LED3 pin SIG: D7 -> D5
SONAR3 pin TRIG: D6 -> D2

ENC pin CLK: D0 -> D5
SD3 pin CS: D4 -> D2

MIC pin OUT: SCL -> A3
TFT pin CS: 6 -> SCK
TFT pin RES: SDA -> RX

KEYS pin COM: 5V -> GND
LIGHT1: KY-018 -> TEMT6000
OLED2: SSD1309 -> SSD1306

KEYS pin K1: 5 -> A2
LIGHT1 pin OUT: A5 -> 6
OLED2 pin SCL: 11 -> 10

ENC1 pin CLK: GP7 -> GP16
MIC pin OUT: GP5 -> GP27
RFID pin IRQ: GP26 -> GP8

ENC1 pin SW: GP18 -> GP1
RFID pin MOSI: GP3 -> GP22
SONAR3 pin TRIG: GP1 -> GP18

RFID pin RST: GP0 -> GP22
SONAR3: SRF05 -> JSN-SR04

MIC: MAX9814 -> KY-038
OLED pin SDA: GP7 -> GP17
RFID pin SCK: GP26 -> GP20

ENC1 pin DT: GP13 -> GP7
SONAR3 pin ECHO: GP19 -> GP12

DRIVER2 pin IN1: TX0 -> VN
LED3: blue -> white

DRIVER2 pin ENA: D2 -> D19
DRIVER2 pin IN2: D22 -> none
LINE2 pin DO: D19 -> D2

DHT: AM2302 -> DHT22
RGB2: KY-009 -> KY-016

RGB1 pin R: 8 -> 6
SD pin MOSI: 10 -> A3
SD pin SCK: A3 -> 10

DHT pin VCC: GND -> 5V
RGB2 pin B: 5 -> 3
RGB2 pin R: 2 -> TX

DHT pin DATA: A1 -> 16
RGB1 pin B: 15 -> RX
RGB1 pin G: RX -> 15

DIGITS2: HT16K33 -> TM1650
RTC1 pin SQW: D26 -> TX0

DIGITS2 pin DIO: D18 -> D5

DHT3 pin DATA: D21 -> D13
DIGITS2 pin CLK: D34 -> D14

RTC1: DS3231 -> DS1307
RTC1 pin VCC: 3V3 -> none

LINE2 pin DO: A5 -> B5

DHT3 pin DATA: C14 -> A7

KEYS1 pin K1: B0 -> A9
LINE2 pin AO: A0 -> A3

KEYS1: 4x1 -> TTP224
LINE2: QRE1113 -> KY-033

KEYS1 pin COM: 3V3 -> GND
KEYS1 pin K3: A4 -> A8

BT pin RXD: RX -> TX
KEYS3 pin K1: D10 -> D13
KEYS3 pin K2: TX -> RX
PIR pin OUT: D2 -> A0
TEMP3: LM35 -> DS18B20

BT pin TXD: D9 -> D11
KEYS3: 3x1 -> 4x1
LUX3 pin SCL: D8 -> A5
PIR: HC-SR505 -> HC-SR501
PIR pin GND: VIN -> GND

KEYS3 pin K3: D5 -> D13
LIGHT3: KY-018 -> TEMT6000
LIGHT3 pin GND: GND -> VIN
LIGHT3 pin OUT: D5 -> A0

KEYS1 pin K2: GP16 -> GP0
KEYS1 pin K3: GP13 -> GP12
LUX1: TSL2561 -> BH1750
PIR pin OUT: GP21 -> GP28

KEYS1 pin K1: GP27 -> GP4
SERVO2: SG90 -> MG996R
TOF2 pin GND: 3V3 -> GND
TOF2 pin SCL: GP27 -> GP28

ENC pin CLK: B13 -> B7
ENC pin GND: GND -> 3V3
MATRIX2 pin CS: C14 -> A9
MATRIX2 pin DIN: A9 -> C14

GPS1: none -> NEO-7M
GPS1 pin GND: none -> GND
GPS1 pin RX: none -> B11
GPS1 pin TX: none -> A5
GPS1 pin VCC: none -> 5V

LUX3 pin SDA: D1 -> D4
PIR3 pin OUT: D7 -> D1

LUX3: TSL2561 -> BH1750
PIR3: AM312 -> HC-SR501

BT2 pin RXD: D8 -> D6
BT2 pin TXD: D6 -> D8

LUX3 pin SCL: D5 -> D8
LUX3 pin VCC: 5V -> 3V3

****************************************

_Task objective_
Could you restate, word for word, the lines above from the one with "RTC1: DS3231 -> DS1307" to the one with "LUX1: TSL2561 -> BH1750", both included?

_Answer to the exercise_
RTC1: DS3231 -> DS1307
RTC1 pin VCC: 3V3 -> none

LINE2 pin DO: A5 -> B5

DHT3 pin DATA: C14 -> A7

KEYS1 pin K1: B0 -> A9
LINE2 pin AO: A0 -> A3

KEYS1: 4x1 -> TTP224
LINE2: QRE1113 -> KY-033

KEYS1 pin COM: 3V3 -> GND
KEYS1 pin K3: A4 -> A8

BT pin RXD: RX -> TX
KEYS3 pin K1: D10 -> D13
KEYS3 pin K2: TX -> RX
PIR pin OUT: D2 -> A0
TEMP3: LM35 -> DS18B20

BT pin TXD: D9 -> D11
KEYS3: 3x1 -> 4x1
LUX3 pin SCL: D8 -> A5
PIR: HC-SR505 -> HC-SR501
PIR pin GND: VIN -> GND

KEYS3 pin K3: D5 -> D13
LIGHT3: KY-018 -> TEMT6000
LIGHT3 pin GND: GND -> VIN
LIGHT3 pin OUT: D5 -> A0

KEYS1 pin K2: GP16 -> GP0
KEYS1 pin K3: GP13 -> GP12
LUX1: TSL2561 -> BH1750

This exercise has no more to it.